PROBLEM STATEMENT: This exercise requires an exact copy of each line from the one containing "white bucket [421,332,526,471] -> none" down to the last line below.
########
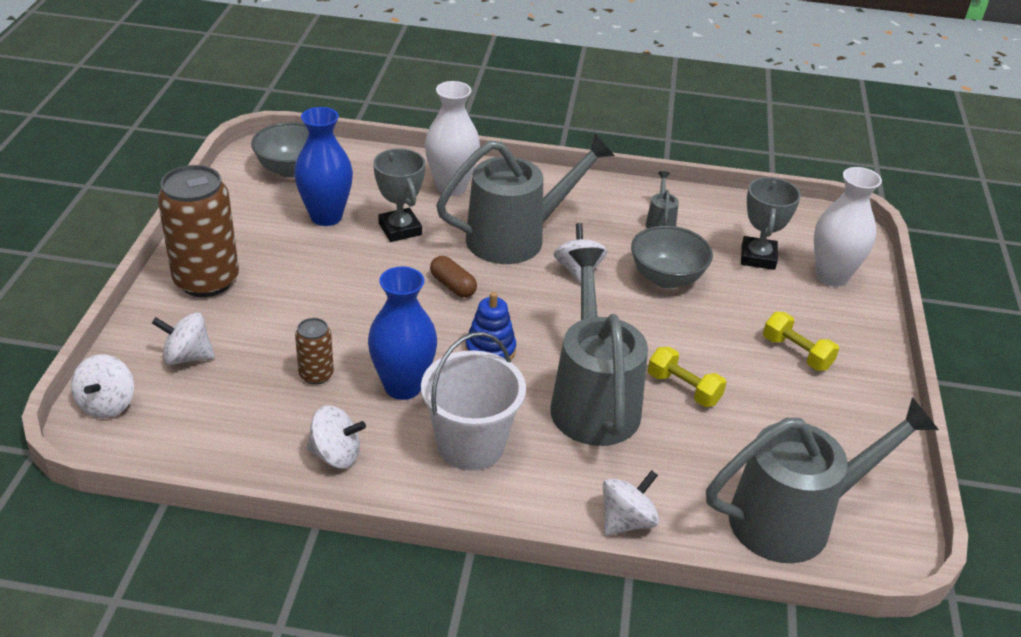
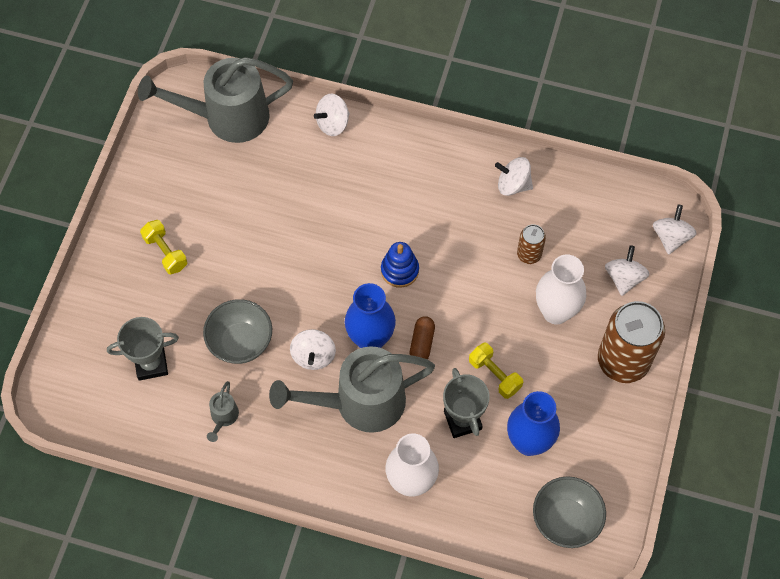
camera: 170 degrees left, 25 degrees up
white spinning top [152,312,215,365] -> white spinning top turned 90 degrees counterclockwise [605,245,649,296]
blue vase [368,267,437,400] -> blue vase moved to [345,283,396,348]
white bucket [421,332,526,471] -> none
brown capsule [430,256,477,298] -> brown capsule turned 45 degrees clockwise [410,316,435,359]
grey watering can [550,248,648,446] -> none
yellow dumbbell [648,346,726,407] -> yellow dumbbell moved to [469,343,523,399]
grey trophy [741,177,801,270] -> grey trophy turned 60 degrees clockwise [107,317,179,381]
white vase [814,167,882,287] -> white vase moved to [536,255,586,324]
########
TASK ANSWER:
white bucket [421,332,526,471] -> none
brown capsule [430,256,477,298] -> brown capsule turned 45 degrees clockwise [410,316,435,359]
grey watering can [550,248,648,446] -> none
yellow dumbbell [648,346,726,407] -> yellow dumbbell moved to [469,343,523,399]
grey trophy [741,177,801,270] -> grey trophy turned 60 degrees clockwise [107,317,179,381]
white vase [814,167,882,287] -> white vase moved to [536,255,586,324]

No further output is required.